(Data entries)
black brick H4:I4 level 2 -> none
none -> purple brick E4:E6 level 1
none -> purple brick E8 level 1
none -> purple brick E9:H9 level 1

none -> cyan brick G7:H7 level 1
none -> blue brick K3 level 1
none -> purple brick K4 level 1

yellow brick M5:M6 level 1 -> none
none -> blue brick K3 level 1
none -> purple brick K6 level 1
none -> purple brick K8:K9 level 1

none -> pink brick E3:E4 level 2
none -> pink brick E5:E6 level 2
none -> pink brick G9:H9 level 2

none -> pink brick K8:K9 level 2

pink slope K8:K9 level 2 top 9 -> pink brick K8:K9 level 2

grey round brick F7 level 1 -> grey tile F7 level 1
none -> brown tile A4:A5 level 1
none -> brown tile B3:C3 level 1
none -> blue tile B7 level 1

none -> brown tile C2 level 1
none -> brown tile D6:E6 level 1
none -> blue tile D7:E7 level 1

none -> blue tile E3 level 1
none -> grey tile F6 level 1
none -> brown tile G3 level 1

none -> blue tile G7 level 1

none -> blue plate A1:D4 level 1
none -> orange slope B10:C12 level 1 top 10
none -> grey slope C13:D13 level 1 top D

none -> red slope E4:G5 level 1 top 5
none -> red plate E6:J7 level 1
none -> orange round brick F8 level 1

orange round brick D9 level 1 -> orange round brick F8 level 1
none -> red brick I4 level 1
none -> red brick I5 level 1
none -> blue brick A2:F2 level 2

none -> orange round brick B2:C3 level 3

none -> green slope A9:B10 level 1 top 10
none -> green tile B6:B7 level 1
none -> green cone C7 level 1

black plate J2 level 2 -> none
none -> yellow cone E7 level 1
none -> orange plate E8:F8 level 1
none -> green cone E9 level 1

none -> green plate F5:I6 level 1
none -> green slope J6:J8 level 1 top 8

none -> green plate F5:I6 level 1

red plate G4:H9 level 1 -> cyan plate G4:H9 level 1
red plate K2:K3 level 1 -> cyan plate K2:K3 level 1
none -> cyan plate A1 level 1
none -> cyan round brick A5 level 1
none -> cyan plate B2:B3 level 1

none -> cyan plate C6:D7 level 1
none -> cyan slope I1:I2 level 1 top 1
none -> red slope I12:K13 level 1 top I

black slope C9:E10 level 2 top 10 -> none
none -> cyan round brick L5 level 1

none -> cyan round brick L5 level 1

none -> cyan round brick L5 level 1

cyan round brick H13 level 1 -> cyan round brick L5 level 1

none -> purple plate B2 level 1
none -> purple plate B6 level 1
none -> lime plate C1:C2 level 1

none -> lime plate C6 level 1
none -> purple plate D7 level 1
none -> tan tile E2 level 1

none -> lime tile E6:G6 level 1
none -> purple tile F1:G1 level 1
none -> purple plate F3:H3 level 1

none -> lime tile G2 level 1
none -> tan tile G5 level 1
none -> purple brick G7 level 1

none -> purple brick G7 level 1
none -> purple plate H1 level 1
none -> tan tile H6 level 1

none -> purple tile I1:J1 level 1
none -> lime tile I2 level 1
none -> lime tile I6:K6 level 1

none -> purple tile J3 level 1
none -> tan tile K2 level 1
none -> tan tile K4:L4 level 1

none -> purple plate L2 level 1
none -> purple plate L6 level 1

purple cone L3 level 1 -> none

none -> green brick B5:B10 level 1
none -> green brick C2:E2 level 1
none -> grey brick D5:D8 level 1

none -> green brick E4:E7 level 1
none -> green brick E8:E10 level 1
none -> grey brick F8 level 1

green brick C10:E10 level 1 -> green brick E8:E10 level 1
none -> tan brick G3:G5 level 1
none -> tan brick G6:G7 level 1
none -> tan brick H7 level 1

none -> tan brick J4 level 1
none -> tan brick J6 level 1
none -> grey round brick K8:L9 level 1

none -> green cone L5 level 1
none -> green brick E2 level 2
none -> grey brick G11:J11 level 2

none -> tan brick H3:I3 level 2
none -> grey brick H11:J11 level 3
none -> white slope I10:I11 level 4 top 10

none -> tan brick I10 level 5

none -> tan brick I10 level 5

**What is needed**
Retype all of the records above, keeping them identical.

**Exercise result**
black brick H4:I4 level 2 -> none
none -> purple brick E4:E6 level 1
none -> purple brick E8 level 1
none -> purple brick E9:H9 level 1

none -> cyan brick G7:H7 level 1
none -> blue brick K3 level 1
none -> purple brick K4 level 1

yellow brick M5:M6 level 1 -> none
none -> blue brick K3 level 1
none -> purple brick K6 level 1
none -> purple brick K8:K9 level 1

none -> pink brick E3:E4 level 2
none -> pink brick E5:E6 level 2
none -> pink brick G9:H9 level 2

none -> pink brick K8:K9 level 2

pink slope K8:K9 level 2 top 9 -> pink brick K8:K9 level 2

grey round brick F7 level 1 -> grey tile F7 level 1
none -> brown tile A4:A5 level 1
none -> brown tile B3:C3 level 1
none -> blue tile B7 level 1

none -> brown tile C2 level 1
none -> brown tile D6:E6 level 1
none -> blue tile D7:E7 level 1

none -> blue tile E3 level 1
none -> grey tile F6 level 1
none -> brown tile G3 level 1

none -> blue tile G7 level 1

none -> blue plate A1:D4 level 1
none -> orange slope B10:C12 level 1 top 10
none -> grey slope C13:D13 level 1 top D

none -> red slope E4:G5 level 1 top 5
none -> red plate E6:J7 level 1
none -> orange round brick F8 level 1

orange round brick D9 level 1 -> orange round brick F8 level 1
none -> red brick I4 level 1
none -> red brick I5 level 1
none -> blue brick A2:F2 level 2

none -> orange round brick B2:C3 level 3

none -> green slope A9:B10 level 1 top 10
none -> green tile B6:B7 level 1
none -> green cone C7 level 1

black plate J2 level 2 -> none
none -> yellow cone E7 level 1
none -> orange plate E8:F8 level 1
none -> green cone E9 level 1

none -> green plate F5:I6 level 1
none -> green slope J6:J8 level 1 top 8

none -> green plate F5:I6 level 1

red plate G4:H9 level 1 -> cyan plate G4:H9 level 1
red plate K2:K3 level 1 -> cyan plate K2:K3 level 1
none -> cyan plate A1 level 1
none -> cyan round brick A5 level 1
none -> cyan plate B2:B3 level 1

none -> cyan plate C6:D7 level 1
none -> cyan slope I1:I2 level 1 top 1
none -> red slope I12:K13 level 1 top I

black slope C9:E10 level 2 top 10 -> none
none -> cyan round brick L5 level 1

none -> cyan round brick L5 level 1

none -> cyan round brick L5 level 1

cyan round brick H13 level 1 -> cyan round brick L5 level 1

none -> purple plate B2 level 1
none -> purple plate B6 level 1
none -> lime plate C1:C2 level 1

none -> lime plate C6 level 1
none -> purple plate D7 level 1
none -> tan tile E2 level 1

none -> lime tile E6:G6 level 1
none -> purple tile F1:G1 level 1
none -> purple plate F3:H3 level 1

none -> lime tile G2 level 1
none -> tan tile G5 level 1
none -> purple brick G7 level 1

none -> purple brick G7 level 1
none -> purple plate H1 level 1
none -> tan tile H6 level 1

none -> purple tile I1:J1 level 1
none -> lime tile I2 level 1
none -> lime tile I6:K6 level 1

none -> purple tile J3 level 1
none -> tan tile K2 level 1
none -> tan tile K4:L4 level 1

none -> purple plate L2 level 1
none -> purple plate L6 level 1

purple cone L3 level 1 -> none

none -> green brick B5:B10 level 1
none -> green brick C2:E2 level 1
none -> grey brick D5:D8 level 1

none -> green brick E4:E7 level 1
none -> green brick E8:E10 level 1
none -> grey brick F8 level 1

green brick C10:E10 level 1 -> green brick E8:E10 level 1
none -> tan brick G3:G5 level 1
none -> tan brick G6:G7 level 1
none -> tan brick H7 level 1

none -> tan brick J4 level 1
none -> tan brick J6 level 1
none -> grey round brick K8:L9 level 1

none -> green cone L5 level 1
none -> green brick E2 level 2
none -> grey brick G11:J11 level 2

none -> tan brick H3:I3 level 2
none -> grey brick H11:J11 level 3
none -> white slope I10:I11 level 4 top 10

none -> tan brick I10 level 5

none -> tan brick I10 level 5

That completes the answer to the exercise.